(Exercise objective) Without omitting anything, return the records precisely as given.

(Task input)
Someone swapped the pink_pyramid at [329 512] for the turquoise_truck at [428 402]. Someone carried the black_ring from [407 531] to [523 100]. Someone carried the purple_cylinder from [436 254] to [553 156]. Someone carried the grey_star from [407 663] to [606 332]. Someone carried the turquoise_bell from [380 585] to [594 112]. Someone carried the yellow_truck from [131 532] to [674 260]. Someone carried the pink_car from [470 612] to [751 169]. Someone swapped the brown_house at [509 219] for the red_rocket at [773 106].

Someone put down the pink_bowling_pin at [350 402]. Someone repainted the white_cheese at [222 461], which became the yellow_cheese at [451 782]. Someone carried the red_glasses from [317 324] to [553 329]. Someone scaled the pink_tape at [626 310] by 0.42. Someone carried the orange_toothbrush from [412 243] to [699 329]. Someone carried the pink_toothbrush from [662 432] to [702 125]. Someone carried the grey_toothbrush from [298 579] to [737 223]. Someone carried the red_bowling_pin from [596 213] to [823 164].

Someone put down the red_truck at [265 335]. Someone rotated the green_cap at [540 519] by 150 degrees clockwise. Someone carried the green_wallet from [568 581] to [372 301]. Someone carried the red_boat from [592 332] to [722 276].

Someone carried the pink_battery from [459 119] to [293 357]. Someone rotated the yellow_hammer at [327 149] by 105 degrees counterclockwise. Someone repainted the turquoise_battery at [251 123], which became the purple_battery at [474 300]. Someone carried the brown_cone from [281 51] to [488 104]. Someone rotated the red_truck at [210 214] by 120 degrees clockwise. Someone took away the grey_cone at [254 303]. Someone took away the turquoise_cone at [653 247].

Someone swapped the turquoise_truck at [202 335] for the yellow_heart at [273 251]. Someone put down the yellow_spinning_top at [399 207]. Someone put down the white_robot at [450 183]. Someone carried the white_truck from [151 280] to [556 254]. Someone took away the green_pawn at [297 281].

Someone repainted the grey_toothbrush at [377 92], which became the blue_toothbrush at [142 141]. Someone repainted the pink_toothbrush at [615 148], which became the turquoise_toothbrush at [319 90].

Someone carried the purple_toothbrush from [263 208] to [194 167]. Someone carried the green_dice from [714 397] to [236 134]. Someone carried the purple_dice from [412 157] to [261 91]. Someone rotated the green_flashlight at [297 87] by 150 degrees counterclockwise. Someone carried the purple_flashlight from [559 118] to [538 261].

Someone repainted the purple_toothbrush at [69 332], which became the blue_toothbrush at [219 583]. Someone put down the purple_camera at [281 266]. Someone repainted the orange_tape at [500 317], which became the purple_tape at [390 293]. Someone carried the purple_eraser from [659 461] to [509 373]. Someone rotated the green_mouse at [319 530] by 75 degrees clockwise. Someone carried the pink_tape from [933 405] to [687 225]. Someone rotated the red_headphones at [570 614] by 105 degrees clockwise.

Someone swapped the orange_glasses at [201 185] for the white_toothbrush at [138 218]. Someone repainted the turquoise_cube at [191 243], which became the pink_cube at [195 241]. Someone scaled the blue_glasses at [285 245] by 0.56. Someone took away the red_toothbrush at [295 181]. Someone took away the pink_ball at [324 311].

(Solution below)
Someone swapped the pink_pyramid at [329 512] for the turquoise_truck at [428 402]. Someone carried the black_ring from [407 531] to [523 100]. Someone carried the purple_cylinder from [436 254] to [553 156]. Someone carried the grey_star from [407 663] to [606 332]. Someone carried the turquoise_bell from [380 585] to [594 112]. Someone carried the yellow_truck from [131 532] to [674 260]. Someone carried the pink_car from [470 612] to [751 169]. Someone swapped the brown_house at [509 219] for the red_rocket at [773 106].

Someone put down the pink_bowling_pin at [350 402]. Someone repainted the white_cheese at [222 461], which became the yellow_cheese at [451 782]. Someone carried the red_glasses from [317 324] to [553 329]. Someone scaled the pink_tape at [626 310] by 0.42. Someone carried the orange_toothbrush from [412 243] to [699 329]. Someone carried the pink_toothbrush from [662 432] to [702 125]. Someone carried the grey_toothbrush from [298 579] to [737 223]. Someone carried the red_bowling_pin from [596 213] to [823 164].

Someone put down the red_truck at [265 335]. Someone rotated the green_cap at [540 519] by 150 degrees clockwise. Someone carried the green_wallet from [568 581] to [372 301]. Someone carried the red_boat from [592 332] to [722 276].

Someone carried the pink_battery from [459 119] to [293 357]. Someone rotated the yellow_hammer at [327 149] by 105 degrees counterclockwise. Someone repainted the turquoise_battery at [251 123], which became the purple_battery at [474 300]. Someone carried the brown_cone from [281 51] to [488 104]. Someone rotated the red_truck at [210 214] by 120 degrees clockwise. Someone took away the grey_cone at [254 303]. Someone took away the turquoise_cone at [653 247].

Someone swapped the turquoise_truck at [202 335] for the yellow_heart at [273 251]. Someone put down the yellow_spinning_top at [399 207]. Someone put down the white_robot at [450 183]. Someone carried the white_truck from [151 280] to [556 254]. Someone took away the green_pawn at [297 281].

Someone repainted the grey_toothbrush at [377 92], which became the blue_toothbrush at [142 141]. Someone repainted the pink_toothbrush at [615 148], which became the turquoise_toothbrush at [319 90].

Someone carried the purple_toothbrush from [263 208] to [194 167]. Someone carried the green_dice from [714 397] to [236 134]. Someone carried the purple_dice from [412 157] to [261 91]. Someone rotated the green_flashlight at [297 87] by 150 degrees counterclockwise. Someone carried the purple_flashlight from [559 118] to [538 261].

Someone repainted the purple_toothbrush at [69 332], which became the blue_toothbrush at [219 583]. Someone put down the purple_camera at [281 266]. Someone repainted the orange_tape at [500 317], which became the purple_tape at [390 293]. Someone carried the purple_eraser from [659 461] to [509 373]. Someone rotated the green_mouse at [319 530] by 75 degrees clockwise. Someone carried the pink_tape from [933 405] to [687 225]. Someone rotated the red_headphones at [570 614] by 105 degrees clockwise.

Someone swapped the orange_glasses at [201 185] for the white_toothbrush at [138 218]. Someone repainted the turquoise_cube at [191 243], which became the pink_cube at [195 241]. Someone scaled the blue_glasses at [285 245] by 0.56. Someone took away the red_toothbrush at [295 181]. Someone took away the pink_ball at [324 311].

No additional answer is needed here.